==== SUPPLIED DATA

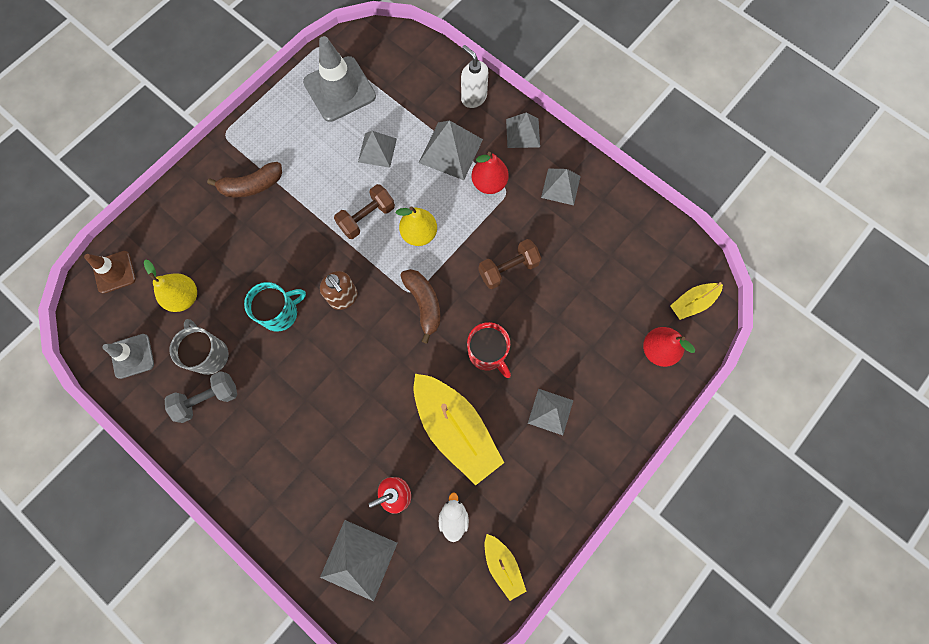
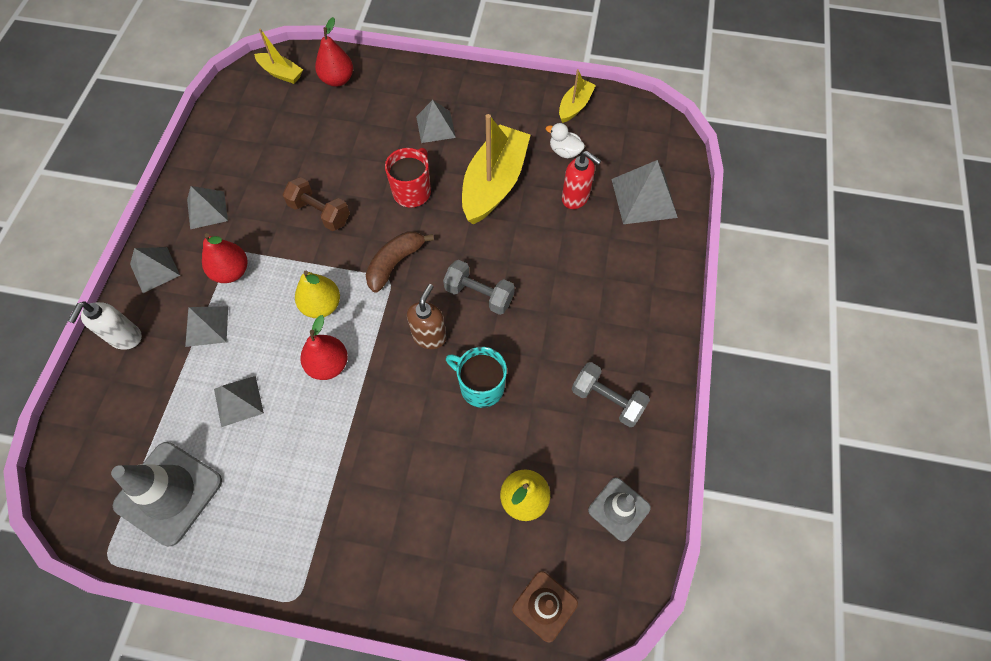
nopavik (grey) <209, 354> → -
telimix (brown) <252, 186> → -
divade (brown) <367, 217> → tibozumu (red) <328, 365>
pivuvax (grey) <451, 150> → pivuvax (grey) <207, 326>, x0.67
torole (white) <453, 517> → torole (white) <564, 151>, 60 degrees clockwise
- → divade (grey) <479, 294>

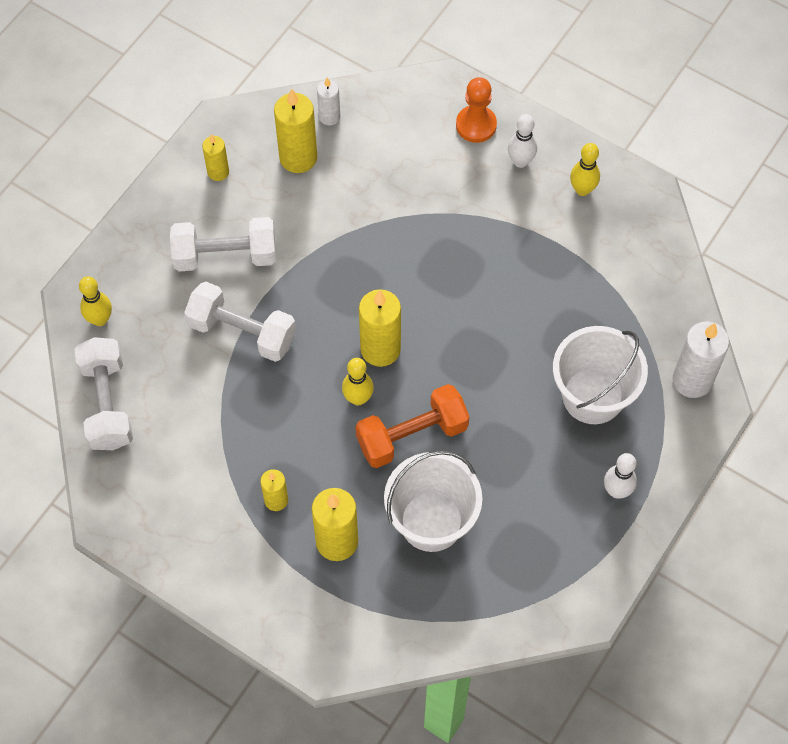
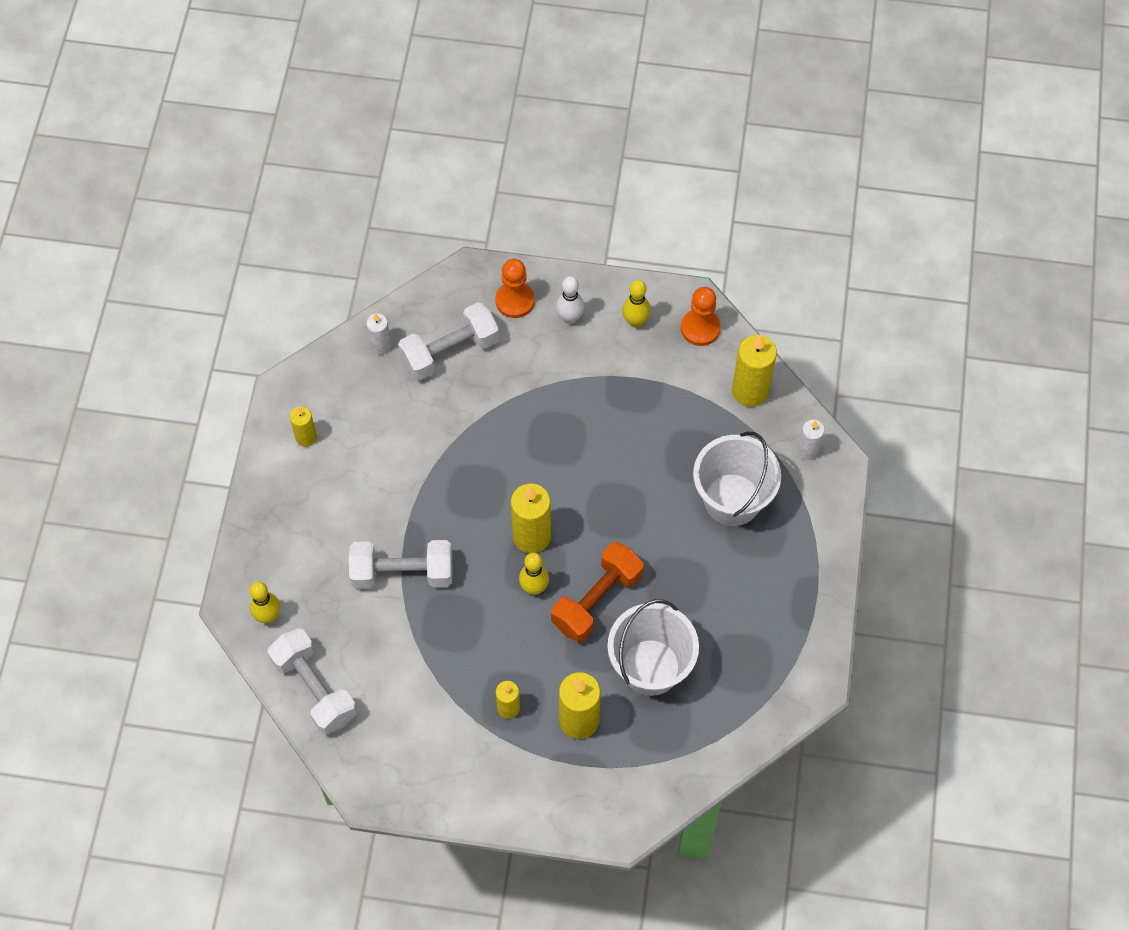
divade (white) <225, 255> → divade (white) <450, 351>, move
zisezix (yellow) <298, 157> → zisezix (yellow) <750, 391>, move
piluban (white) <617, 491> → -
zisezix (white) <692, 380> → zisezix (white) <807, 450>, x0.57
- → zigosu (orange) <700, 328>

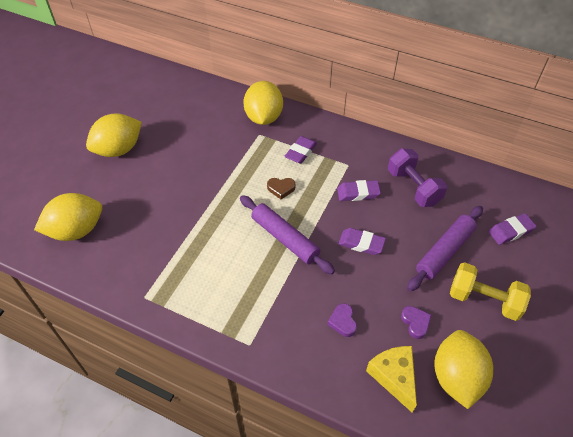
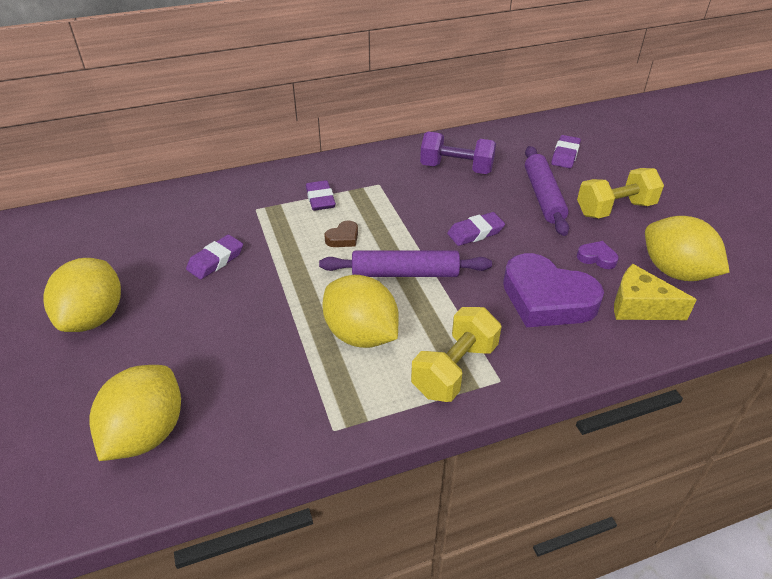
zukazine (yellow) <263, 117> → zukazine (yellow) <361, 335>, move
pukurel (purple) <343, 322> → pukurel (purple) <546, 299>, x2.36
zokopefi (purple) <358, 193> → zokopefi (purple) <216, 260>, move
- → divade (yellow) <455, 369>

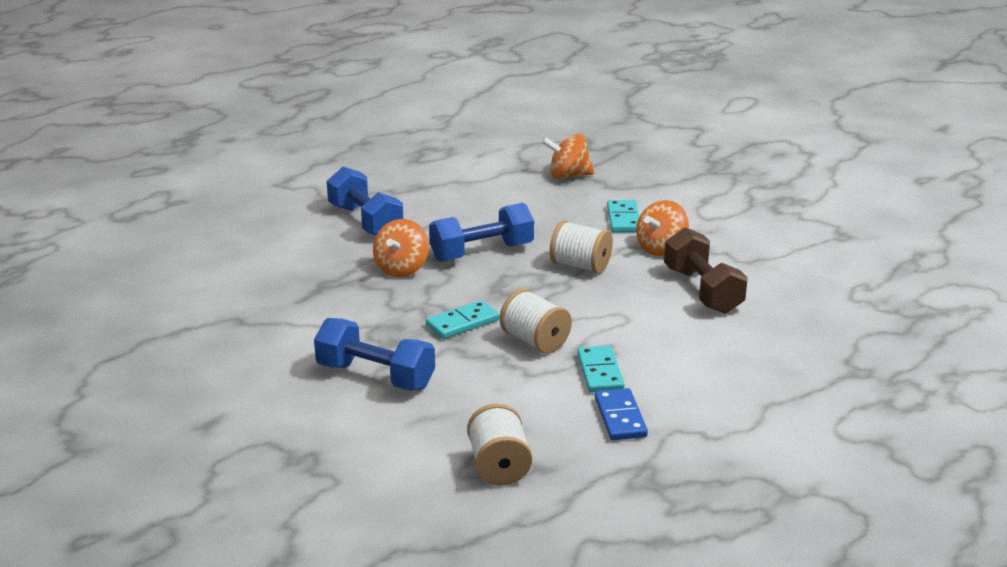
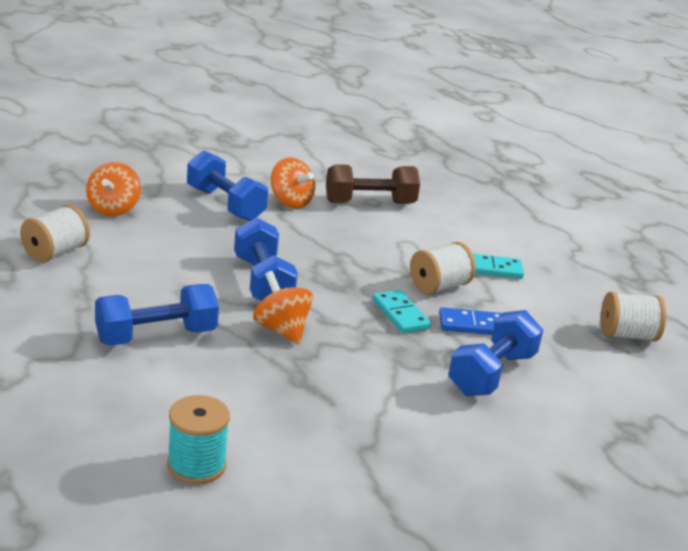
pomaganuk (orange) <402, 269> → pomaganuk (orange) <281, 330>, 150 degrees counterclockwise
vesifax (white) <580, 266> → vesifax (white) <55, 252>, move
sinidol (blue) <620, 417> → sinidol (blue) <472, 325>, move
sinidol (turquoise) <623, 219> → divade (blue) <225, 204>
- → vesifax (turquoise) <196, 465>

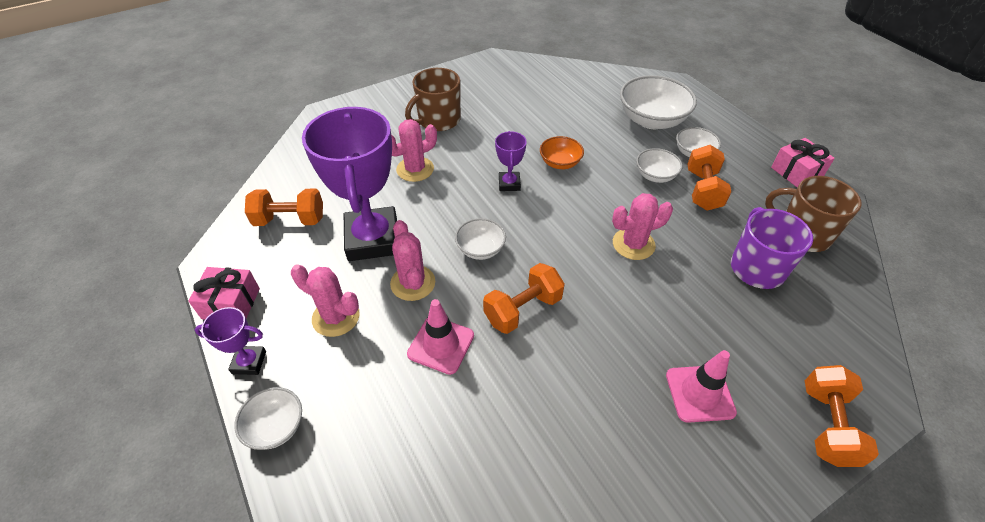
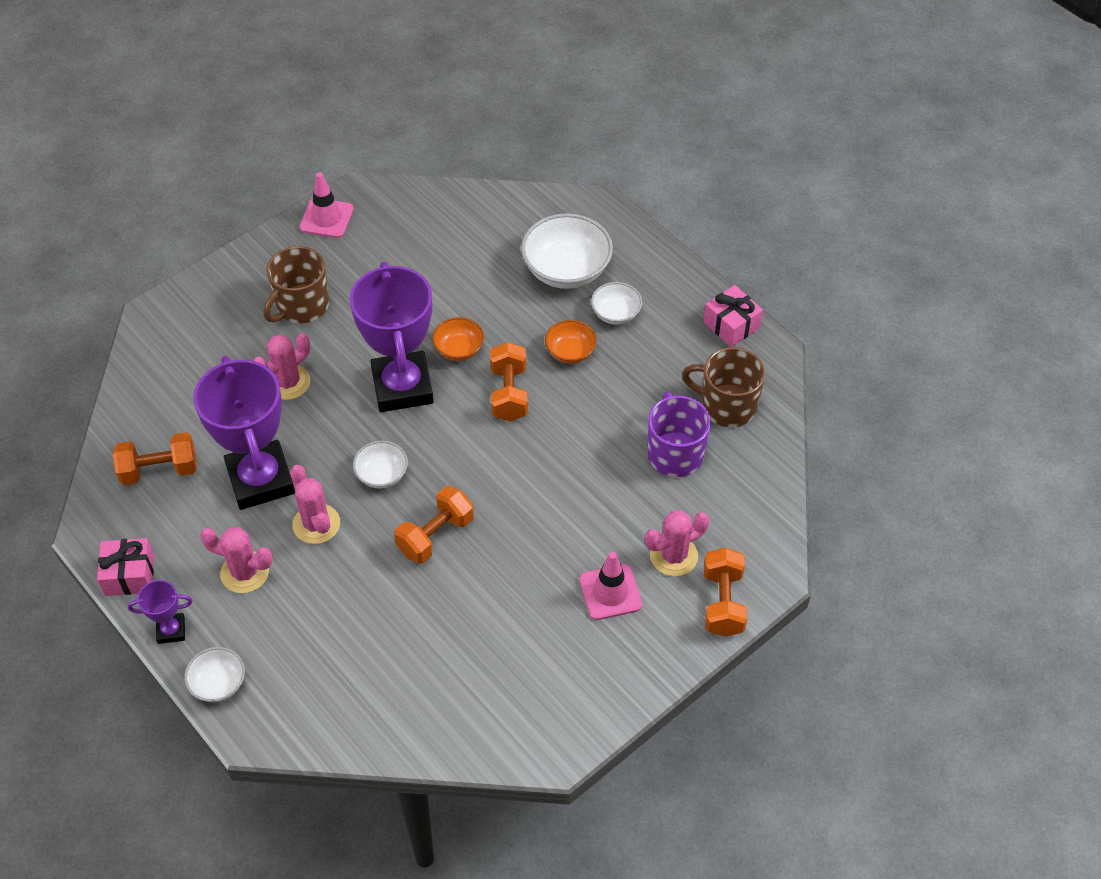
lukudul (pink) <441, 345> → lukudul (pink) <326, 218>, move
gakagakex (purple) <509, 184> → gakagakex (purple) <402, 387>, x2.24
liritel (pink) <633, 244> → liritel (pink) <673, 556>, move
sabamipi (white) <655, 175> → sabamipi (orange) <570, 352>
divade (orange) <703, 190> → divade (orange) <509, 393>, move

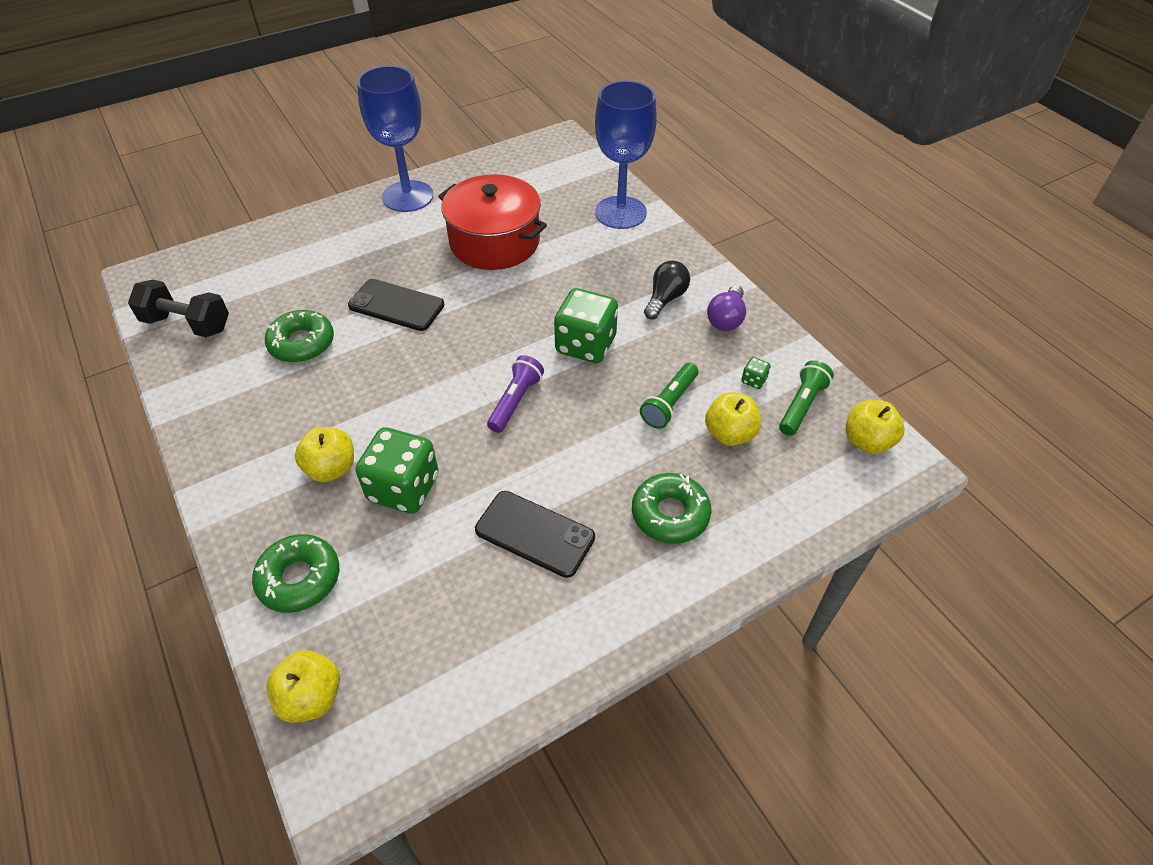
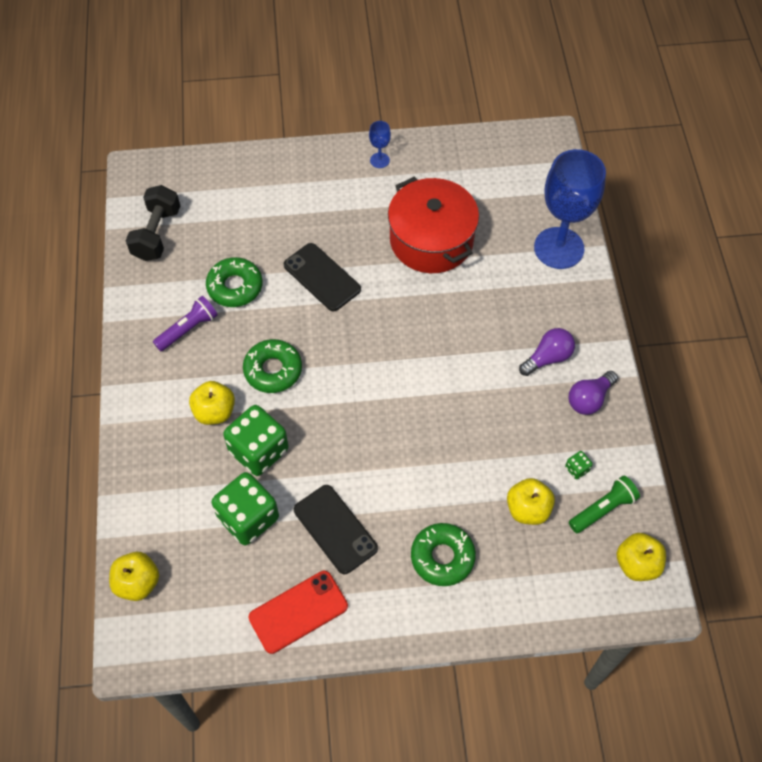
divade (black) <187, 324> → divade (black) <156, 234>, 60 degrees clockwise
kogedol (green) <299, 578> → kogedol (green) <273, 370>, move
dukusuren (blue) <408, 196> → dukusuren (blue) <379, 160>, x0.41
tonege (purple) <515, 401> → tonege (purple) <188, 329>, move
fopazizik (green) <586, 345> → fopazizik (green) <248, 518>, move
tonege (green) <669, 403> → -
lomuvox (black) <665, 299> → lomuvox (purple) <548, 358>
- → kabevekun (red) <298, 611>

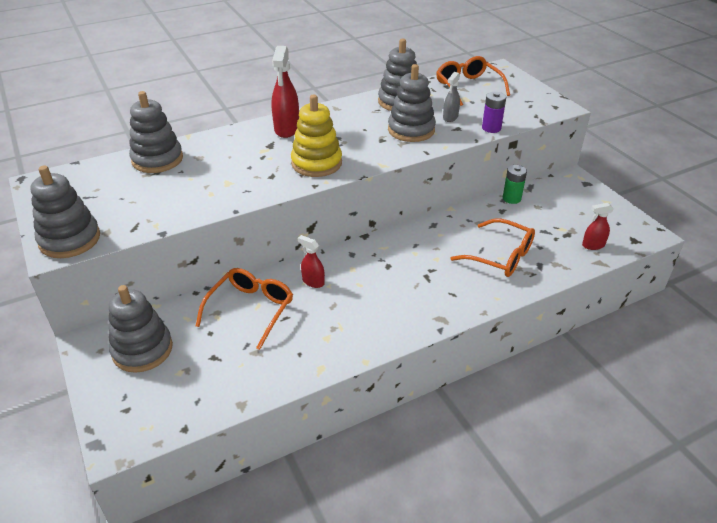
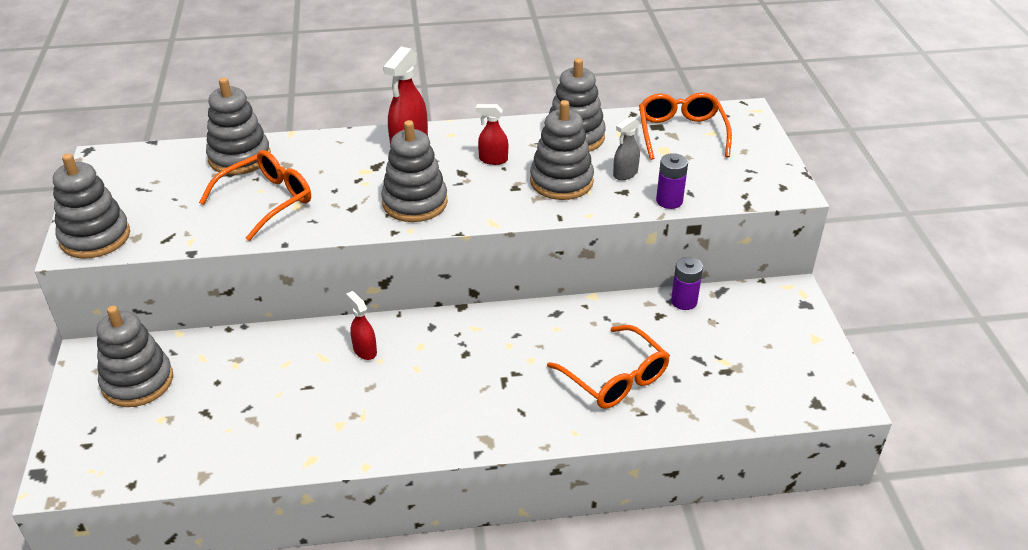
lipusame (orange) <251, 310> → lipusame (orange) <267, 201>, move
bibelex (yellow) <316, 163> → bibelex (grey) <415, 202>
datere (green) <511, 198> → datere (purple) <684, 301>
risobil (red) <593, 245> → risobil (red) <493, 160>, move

========

Using the records above, report each line with the string "brown".

telimix (brown) <252, 186> → -
divade (brown) <367, 217> → tibozumu (red) <328, 365>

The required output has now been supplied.